#### INPUT MATERIAL ####

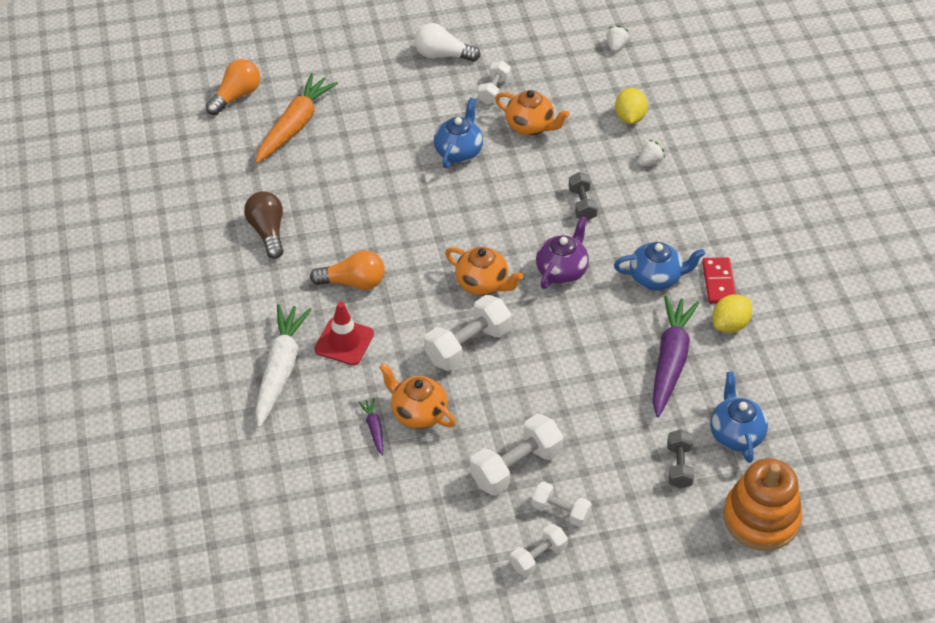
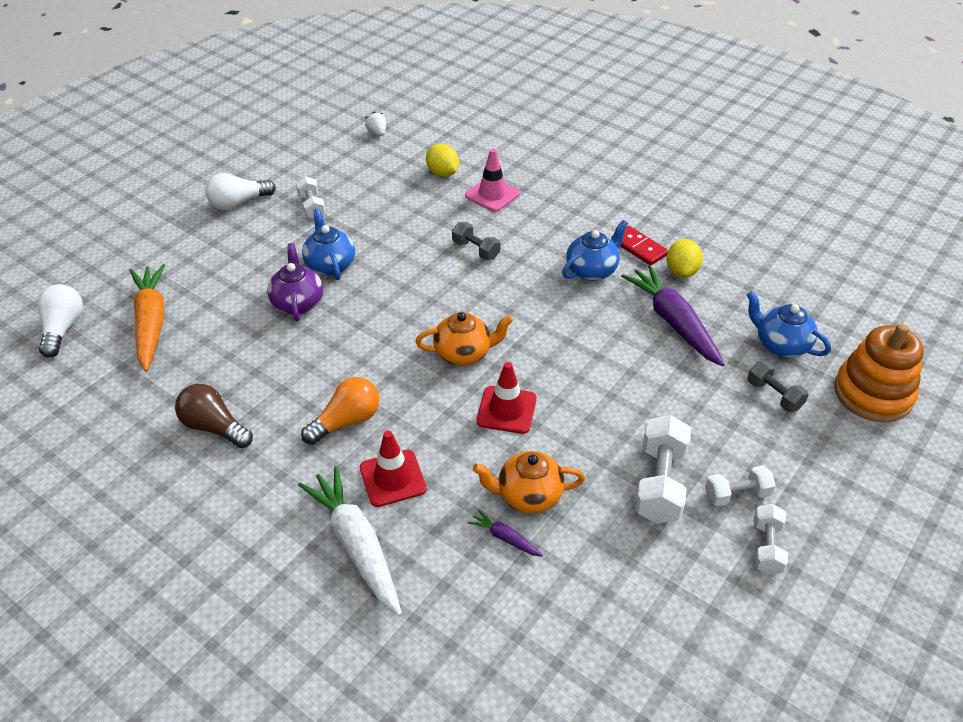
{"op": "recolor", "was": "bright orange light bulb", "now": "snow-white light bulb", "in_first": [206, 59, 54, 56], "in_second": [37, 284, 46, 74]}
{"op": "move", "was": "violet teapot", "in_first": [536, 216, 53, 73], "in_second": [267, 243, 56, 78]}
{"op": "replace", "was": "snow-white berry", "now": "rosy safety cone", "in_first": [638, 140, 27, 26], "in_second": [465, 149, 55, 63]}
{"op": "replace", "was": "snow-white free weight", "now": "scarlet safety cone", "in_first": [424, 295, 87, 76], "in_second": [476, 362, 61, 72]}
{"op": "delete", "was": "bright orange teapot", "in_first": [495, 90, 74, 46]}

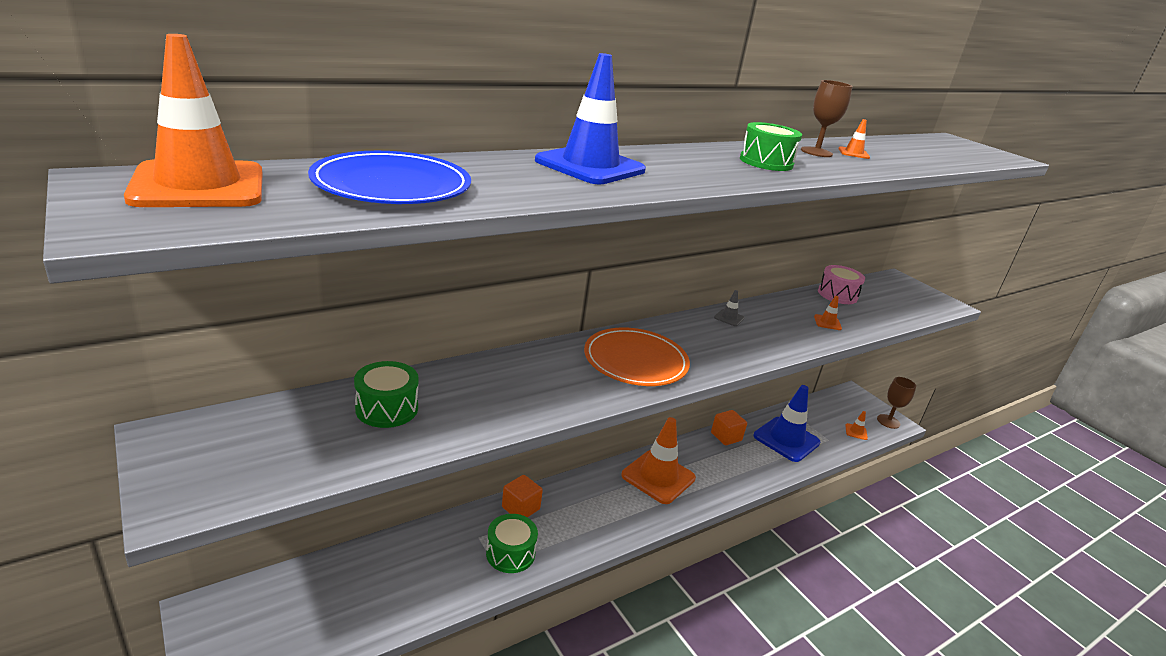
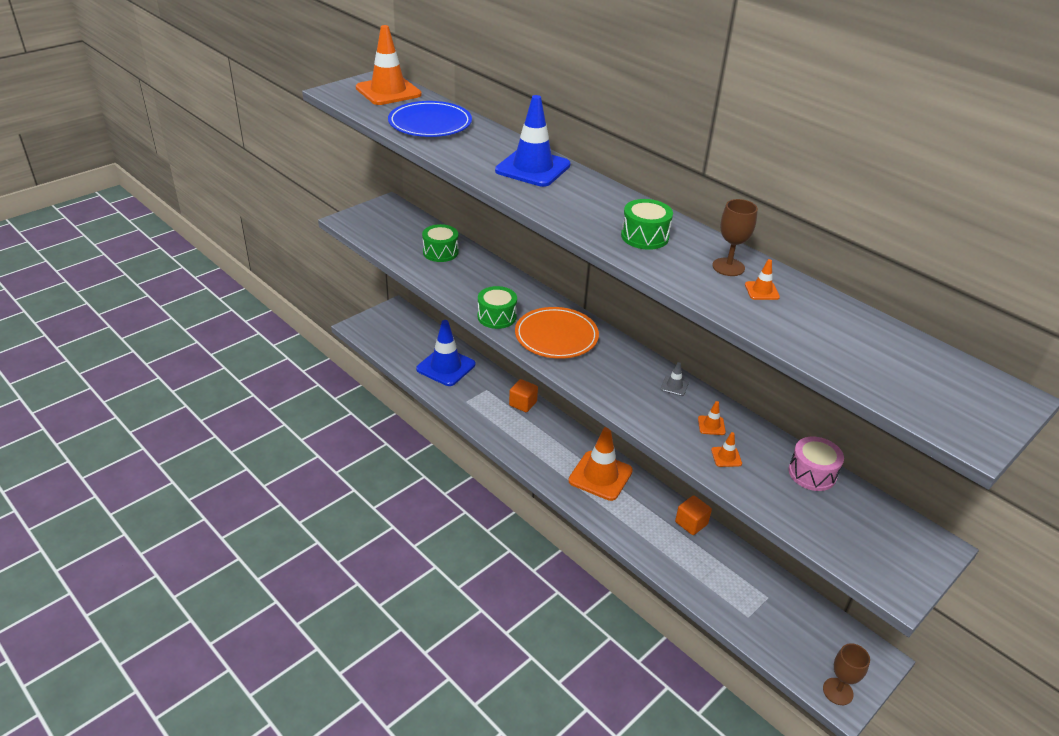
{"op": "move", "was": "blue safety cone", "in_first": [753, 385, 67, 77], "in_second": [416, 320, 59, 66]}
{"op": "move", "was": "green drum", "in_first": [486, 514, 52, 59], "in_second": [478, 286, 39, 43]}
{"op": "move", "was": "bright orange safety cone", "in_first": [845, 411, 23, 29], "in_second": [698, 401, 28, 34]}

####
#### INPUT MATERIAL ####

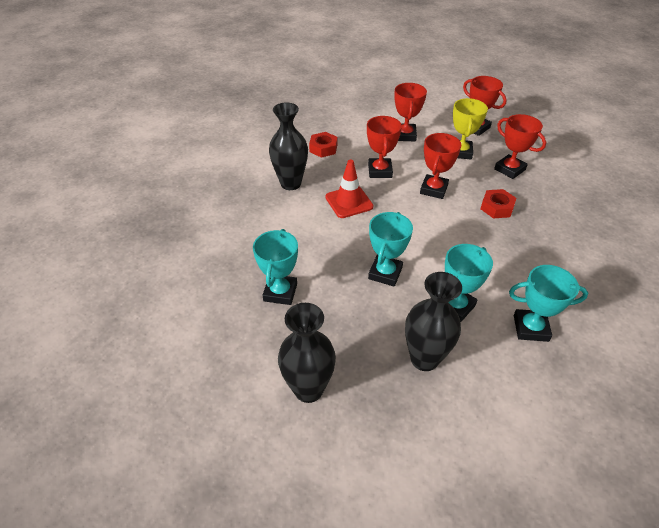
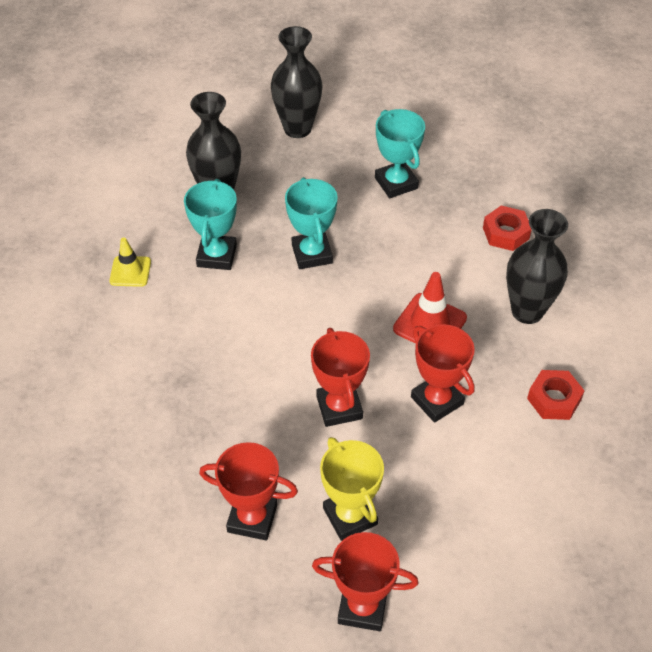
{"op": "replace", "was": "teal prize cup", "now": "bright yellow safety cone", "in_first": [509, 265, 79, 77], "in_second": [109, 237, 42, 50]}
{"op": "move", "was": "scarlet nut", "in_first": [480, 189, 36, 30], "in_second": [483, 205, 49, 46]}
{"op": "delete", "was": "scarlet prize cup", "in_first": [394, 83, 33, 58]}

####

YOUR INSTRUCTIONS: In the records above, collect each line with "white".

RESPONSE TO THE TASK:
{"op": "recolor", "was": "bright orange light bulb", "now": "snow-white light bulb", "in_first": [206, 59, 54, 56], "in_second": [37, 284, 46, 74]}
{"op": "replace", "was": "snow-white berry", "now": "rosy safety cone", "in_first": [638, 140, 27, 26], "in_second": [465, 149, 55, 63]}
{"op": "replace", "was": "snow-white free weight", "now": "scarlet safety cone", "in_first": [424, 295, 87, 76], "in_second": [476, 362, 61, 72]}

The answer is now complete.